Directions> If a line comes after the one containing "brown brick A1:A2", leave it out; copy every line before it, and that line too, exactly as written, starting from the first line of the entries.

Extracted entries>
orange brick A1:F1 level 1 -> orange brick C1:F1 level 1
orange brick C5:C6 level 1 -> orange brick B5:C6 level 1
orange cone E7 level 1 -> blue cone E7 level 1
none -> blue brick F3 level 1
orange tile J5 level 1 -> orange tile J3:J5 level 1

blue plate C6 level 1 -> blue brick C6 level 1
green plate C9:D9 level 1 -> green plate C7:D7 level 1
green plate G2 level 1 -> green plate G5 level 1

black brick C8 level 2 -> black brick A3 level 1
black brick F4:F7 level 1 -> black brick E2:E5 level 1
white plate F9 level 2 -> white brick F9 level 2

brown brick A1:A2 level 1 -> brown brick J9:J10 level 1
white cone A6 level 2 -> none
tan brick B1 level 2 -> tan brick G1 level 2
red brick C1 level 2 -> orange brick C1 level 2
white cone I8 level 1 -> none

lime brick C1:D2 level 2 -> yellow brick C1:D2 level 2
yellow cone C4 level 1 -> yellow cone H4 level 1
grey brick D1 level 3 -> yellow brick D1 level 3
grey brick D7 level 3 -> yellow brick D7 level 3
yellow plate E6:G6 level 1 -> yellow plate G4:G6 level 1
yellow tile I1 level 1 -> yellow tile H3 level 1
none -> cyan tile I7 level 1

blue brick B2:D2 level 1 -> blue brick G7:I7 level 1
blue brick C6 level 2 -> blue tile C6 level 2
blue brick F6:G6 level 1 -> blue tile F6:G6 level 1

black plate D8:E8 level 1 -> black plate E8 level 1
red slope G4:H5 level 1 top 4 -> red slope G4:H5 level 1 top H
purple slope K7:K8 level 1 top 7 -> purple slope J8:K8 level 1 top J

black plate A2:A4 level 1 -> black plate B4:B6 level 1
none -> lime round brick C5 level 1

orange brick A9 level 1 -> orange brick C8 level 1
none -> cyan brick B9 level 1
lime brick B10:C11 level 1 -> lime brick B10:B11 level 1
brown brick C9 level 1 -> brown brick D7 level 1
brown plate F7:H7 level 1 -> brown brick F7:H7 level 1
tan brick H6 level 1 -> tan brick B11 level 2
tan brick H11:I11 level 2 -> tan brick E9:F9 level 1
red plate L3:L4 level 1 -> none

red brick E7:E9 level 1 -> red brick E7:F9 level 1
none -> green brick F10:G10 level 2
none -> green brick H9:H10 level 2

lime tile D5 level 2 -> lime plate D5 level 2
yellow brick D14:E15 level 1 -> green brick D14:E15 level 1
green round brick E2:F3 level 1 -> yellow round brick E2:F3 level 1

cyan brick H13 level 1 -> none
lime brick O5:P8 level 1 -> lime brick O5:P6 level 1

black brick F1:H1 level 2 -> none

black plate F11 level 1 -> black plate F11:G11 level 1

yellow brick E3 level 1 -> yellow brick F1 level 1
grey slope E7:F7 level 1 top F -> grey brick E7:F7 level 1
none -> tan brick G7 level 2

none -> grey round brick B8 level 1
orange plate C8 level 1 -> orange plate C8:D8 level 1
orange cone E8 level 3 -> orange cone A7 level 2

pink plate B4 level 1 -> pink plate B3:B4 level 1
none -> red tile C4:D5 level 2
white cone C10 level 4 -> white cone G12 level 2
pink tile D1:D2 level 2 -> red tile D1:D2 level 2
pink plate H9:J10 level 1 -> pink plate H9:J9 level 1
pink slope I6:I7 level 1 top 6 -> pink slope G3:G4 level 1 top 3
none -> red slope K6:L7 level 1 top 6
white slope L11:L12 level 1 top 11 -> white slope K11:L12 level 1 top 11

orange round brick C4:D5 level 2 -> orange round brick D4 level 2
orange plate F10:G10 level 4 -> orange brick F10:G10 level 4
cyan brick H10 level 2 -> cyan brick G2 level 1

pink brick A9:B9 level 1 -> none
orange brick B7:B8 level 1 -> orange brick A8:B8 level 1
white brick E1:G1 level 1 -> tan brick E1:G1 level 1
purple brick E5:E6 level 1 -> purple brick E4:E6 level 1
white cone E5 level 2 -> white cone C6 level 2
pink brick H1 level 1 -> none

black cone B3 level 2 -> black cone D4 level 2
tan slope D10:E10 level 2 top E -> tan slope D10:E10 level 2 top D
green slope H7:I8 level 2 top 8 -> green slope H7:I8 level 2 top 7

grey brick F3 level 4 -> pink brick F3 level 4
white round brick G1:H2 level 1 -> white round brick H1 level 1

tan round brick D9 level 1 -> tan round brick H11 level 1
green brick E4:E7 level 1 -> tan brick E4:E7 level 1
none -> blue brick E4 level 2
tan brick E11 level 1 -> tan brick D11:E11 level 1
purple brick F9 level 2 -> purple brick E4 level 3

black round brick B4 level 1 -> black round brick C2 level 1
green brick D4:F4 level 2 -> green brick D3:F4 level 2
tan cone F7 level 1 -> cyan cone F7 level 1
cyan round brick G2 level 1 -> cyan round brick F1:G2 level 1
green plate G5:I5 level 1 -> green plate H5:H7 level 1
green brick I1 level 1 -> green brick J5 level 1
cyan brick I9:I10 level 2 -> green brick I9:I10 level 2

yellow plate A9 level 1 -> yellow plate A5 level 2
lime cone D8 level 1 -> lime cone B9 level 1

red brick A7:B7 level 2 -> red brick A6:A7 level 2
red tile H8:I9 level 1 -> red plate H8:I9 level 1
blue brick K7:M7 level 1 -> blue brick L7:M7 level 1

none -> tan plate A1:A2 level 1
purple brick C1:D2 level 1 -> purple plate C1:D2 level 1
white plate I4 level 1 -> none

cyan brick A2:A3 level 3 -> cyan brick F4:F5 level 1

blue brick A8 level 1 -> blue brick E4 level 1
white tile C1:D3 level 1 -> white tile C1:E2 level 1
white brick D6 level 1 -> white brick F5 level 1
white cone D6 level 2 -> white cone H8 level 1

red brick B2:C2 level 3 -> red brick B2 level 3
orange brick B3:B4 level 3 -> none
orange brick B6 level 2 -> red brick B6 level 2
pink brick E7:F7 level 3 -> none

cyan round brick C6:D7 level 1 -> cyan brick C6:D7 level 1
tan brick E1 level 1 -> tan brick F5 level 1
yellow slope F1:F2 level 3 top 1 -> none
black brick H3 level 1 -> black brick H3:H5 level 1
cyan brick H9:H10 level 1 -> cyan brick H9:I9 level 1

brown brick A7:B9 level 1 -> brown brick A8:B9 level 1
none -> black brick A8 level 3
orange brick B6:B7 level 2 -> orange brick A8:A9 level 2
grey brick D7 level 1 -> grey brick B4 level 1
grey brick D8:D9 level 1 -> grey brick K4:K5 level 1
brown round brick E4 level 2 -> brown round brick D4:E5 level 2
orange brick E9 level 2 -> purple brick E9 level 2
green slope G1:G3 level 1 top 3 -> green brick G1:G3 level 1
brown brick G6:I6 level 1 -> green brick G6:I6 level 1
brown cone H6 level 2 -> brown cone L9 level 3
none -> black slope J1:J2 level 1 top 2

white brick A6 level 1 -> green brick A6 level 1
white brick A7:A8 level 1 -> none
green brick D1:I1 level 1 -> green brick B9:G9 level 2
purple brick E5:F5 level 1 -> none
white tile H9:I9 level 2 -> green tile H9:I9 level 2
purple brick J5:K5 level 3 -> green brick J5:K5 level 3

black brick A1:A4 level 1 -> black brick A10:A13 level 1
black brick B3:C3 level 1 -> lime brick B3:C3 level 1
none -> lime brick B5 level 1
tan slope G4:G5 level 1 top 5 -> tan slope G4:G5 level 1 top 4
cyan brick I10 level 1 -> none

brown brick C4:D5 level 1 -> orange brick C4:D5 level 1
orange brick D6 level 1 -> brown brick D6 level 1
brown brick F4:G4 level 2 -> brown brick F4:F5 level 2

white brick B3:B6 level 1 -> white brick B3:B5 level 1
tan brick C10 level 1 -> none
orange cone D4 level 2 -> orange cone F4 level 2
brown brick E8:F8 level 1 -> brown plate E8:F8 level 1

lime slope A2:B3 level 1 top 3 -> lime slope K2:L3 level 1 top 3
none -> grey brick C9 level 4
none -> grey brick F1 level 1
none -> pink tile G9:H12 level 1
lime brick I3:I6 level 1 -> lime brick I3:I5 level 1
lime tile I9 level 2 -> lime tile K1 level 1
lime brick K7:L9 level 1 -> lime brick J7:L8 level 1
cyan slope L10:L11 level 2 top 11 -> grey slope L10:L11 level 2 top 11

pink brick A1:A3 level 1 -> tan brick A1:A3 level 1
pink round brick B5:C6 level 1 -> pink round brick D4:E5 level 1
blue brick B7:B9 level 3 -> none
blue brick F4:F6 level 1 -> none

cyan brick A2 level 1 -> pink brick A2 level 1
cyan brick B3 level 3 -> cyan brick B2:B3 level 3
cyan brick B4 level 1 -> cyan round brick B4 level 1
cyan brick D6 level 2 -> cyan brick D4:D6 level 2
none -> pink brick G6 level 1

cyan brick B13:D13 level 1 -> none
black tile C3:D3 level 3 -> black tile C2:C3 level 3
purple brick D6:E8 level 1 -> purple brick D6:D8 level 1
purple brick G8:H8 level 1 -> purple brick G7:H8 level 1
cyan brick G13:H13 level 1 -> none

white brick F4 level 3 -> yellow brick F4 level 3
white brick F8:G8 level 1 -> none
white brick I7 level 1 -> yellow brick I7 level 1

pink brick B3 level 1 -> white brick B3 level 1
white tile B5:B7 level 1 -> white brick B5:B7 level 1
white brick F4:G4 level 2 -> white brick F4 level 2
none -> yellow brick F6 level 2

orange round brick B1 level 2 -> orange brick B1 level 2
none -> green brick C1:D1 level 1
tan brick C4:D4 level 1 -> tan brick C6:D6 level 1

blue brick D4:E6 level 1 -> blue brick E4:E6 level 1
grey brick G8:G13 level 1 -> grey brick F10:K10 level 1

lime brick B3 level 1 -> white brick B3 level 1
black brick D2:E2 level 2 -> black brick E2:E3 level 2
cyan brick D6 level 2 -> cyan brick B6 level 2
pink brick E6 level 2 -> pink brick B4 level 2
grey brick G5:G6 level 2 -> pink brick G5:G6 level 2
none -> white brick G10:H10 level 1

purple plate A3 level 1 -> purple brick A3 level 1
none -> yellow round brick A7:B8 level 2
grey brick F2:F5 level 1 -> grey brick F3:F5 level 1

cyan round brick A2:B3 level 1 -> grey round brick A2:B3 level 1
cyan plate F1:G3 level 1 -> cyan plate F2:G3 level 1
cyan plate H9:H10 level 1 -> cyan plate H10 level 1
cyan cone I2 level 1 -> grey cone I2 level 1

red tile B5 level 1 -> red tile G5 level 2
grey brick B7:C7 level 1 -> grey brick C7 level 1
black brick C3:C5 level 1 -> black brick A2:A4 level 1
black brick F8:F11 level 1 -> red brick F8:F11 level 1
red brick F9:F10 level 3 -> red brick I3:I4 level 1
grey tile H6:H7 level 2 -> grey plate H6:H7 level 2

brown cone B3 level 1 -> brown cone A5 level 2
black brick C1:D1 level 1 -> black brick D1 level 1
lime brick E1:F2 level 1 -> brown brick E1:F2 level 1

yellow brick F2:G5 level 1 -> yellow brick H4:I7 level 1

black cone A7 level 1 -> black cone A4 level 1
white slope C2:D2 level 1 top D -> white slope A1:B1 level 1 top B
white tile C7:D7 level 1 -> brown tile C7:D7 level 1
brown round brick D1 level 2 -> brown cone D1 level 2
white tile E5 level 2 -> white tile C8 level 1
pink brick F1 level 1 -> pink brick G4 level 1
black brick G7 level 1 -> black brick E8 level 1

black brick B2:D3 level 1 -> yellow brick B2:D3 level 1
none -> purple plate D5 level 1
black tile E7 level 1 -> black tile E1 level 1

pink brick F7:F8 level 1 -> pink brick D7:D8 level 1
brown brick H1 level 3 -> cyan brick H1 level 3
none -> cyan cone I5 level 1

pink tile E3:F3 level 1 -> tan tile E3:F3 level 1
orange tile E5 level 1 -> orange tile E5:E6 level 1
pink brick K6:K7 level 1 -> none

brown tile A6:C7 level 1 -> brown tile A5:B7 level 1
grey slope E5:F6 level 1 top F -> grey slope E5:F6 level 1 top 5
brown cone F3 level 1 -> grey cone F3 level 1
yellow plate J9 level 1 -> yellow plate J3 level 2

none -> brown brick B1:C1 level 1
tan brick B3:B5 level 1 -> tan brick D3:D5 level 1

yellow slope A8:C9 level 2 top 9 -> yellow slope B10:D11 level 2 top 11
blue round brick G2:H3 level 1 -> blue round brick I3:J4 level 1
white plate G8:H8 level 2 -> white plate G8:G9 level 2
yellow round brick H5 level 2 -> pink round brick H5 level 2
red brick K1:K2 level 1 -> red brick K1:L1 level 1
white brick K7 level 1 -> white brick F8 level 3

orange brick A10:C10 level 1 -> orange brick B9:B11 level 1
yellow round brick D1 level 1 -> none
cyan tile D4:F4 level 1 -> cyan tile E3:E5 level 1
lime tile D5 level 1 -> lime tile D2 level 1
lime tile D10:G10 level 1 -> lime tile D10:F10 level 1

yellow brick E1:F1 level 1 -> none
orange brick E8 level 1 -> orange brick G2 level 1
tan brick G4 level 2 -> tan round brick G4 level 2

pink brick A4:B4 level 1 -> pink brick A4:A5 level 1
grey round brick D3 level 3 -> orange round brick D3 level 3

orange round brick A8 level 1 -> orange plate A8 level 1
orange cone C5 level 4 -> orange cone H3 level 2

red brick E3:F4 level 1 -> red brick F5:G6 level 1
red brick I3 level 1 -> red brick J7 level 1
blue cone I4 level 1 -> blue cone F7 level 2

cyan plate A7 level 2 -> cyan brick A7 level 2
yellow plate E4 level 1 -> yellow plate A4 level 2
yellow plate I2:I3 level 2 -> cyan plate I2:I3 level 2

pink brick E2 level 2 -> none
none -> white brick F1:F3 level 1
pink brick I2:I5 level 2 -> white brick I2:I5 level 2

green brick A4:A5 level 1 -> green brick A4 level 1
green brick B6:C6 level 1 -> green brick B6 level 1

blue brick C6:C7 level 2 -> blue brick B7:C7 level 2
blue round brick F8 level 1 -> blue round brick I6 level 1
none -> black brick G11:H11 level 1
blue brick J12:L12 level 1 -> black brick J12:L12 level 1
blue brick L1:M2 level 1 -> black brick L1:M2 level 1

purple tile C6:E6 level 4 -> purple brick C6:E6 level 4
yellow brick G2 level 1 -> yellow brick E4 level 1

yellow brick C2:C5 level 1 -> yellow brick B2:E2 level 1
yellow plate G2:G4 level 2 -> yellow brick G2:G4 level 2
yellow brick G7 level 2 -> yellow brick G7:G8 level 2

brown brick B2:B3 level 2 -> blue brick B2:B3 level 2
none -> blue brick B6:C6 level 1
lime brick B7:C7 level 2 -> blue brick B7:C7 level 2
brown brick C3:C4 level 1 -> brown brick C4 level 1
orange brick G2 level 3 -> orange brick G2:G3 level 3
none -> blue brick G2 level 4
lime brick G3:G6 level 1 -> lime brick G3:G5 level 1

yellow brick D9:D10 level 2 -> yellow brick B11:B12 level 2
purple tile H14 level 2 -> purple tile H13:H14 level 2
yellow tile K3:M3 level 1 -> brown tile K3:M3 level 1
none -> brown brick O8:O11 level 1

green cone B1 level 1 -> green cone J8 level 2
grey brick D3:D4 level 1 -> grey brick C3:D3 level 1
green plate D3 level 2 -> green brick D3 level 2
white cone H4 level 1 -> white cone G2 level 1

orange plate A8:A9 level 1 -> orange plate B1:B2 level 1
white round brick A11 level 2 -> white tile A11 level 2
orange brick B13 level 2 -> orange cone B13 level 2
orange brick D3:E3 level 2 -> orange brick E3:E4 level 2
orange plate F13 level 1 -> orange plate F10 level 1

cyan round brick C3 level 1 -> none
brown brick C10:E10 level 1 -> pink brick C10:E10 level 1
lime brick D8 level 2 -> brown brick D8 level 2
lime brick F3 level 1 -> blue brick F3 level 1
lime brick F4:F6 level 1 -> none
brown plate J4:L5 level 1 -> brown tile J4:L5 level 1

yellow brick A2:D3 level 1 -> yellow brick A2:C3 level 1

Answer box>
orange brick A1:F1 level 1 -> orange brick C1:F1 level 1
orange brick C5:C6 level 1 -> orange brick B5:C6 level 1
orange cone E7 level 1 -> blue cone E7 level 1
none -> blue brick F3 level 1
orange tile J5 level 1 -> orange tile J3:J5 level 1

blue plate C6 level 1 -> blue brick C6 level 1
green plate C9:D9 level 1 -> green plate C7:D7 level 1
green plate G2 level 1 -> green plate G5 level 1

black brick C8 level 2 -> black brick A3 level 1
black brick F4:F7 level 1 -> black brick E2:E5 level 1
white plate F9 level 2 -> white brick F9 level 2

brown brick A1:A2 level 1 -> brown brick J9:J10 level 1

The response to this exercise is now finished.